#### INFORMATION PROVIDED:
==========

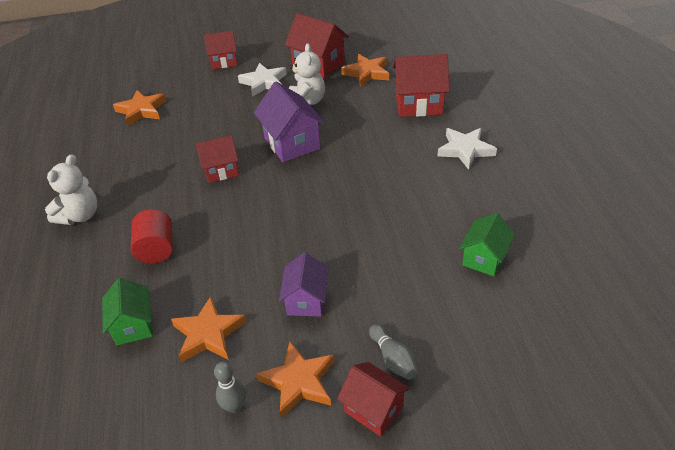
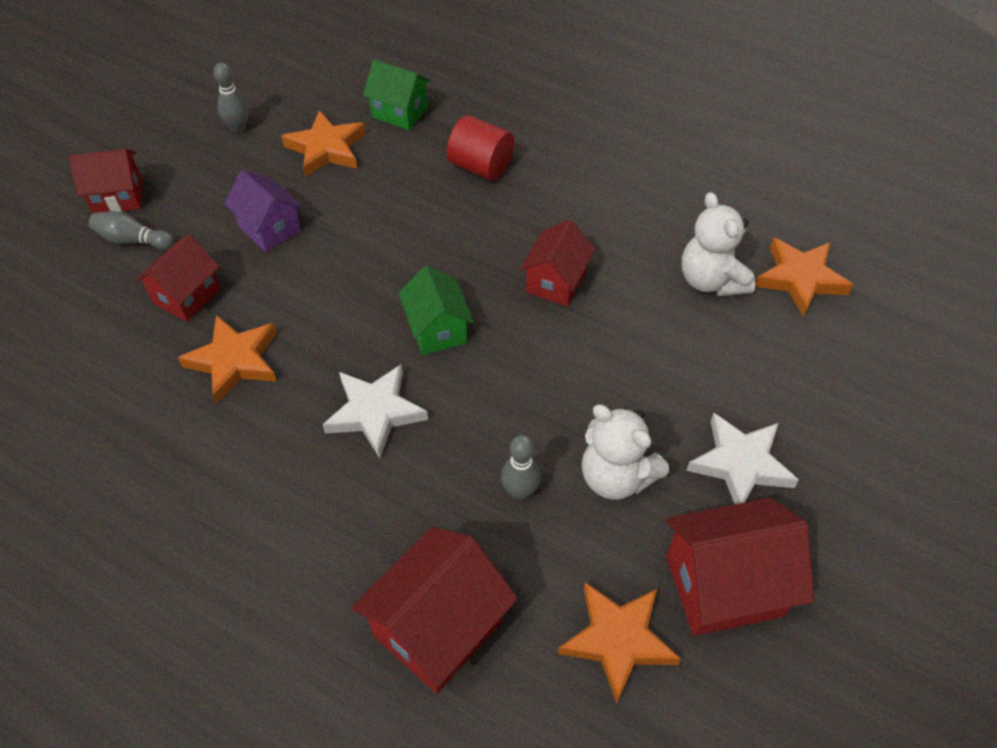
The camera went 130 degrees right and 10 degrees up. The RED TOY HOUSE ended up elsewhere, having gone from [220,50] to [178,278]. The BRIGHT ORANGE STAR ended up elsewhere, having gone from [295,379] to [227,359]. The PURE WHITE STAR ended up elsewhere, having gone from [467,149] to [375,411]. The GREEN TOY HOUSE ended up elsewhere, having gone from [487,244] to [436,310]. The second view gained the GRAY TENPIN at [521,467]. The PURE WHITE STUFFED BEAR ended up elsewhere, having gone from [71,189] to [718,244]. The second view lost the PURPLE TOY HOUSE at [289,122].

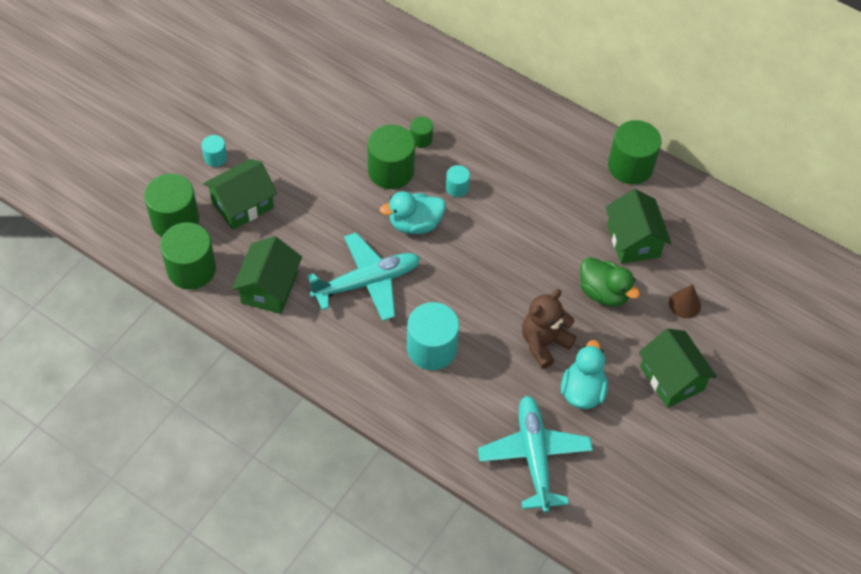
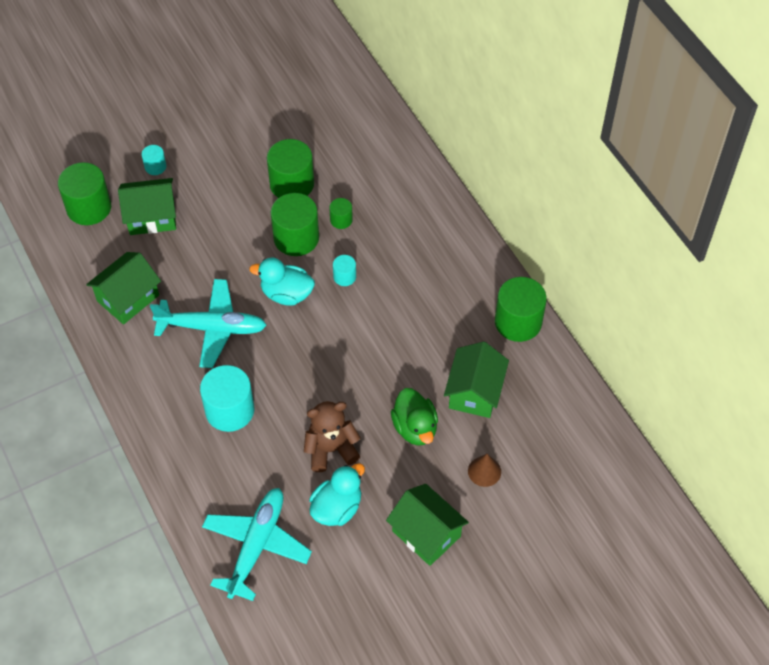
The camera went 30 degrees right and 0 degrees up. The GREEN SOLID CYLINDER ended up elsewhere, having gone from [188,256] to [290,168]. The GREEN TOY HOUSE at [678,368] ended up facing another way, 45 degrees counterclockwise from before.

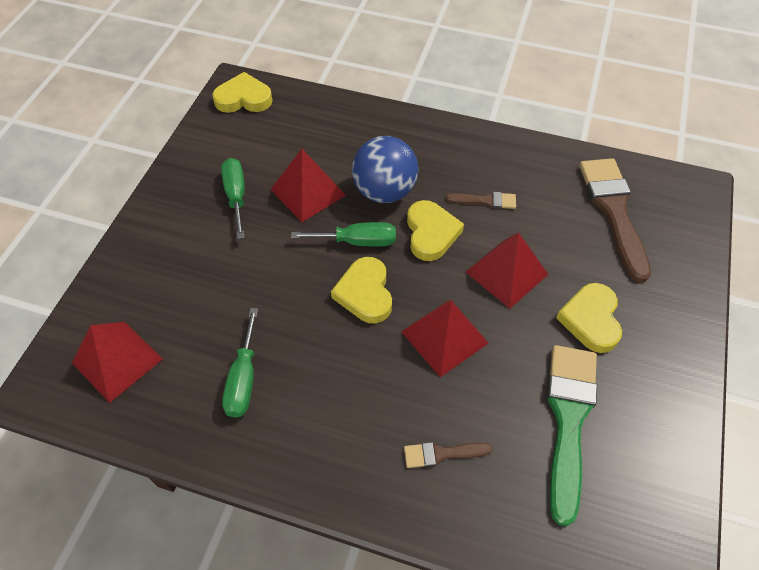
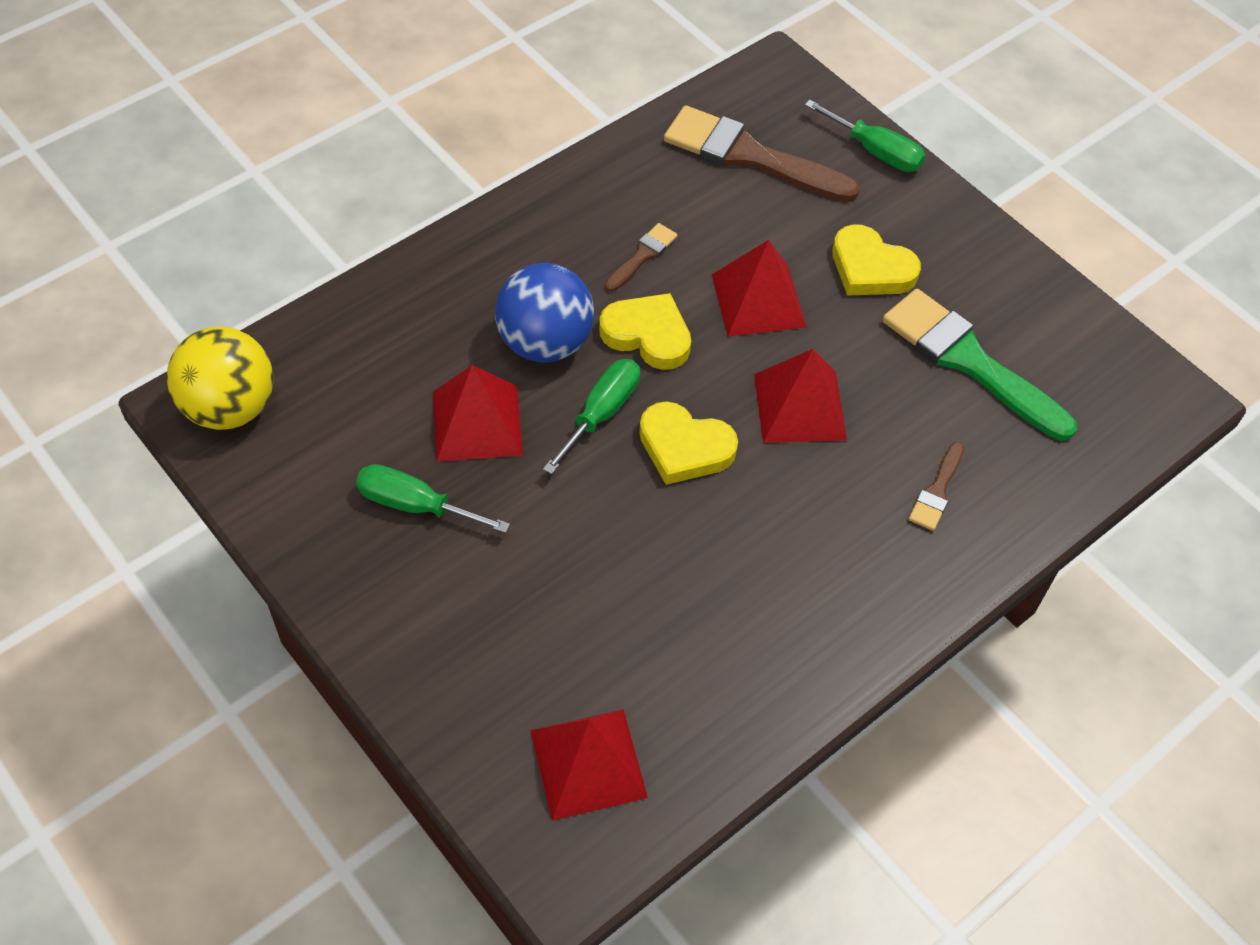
The camera went 60 degrees left and 0 degrees up. Where the GOLDEN HEART SHAPE stood at [242,92], the GOLDEN BALL came to stand at [220,378]. The GREEN SCREWDRIVER ended up elsewhere, having gone from [240,363] to [865,136].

==========

#### WHAT YOU ARE ASKED TO DO:
Which lines fall between the one containing "The camera went 30" and the last line of the listing, both included? Give them again exactly, without the pictures.

#### RESULT FOR THIS TASK:
The camera went 30 degrees right and 0 degrees up. The GREEN SOLID CYLINDER ended up elsewhere, having gone from [188,256] to [290,168]. The GREEN TOY HOUSE at [678,368] ended up facing another way, 45 degrees counterclockwise from before.

The camera went 60 degrees left and 0 degrees up. Where the GOLDEN HEART SHAPE stood at [242,92], the GOLDEN BALL came to stand at [220,378]. The GREEN SCREWDRIVER ended up elsewhere, having gone from [240,363] to [865,136].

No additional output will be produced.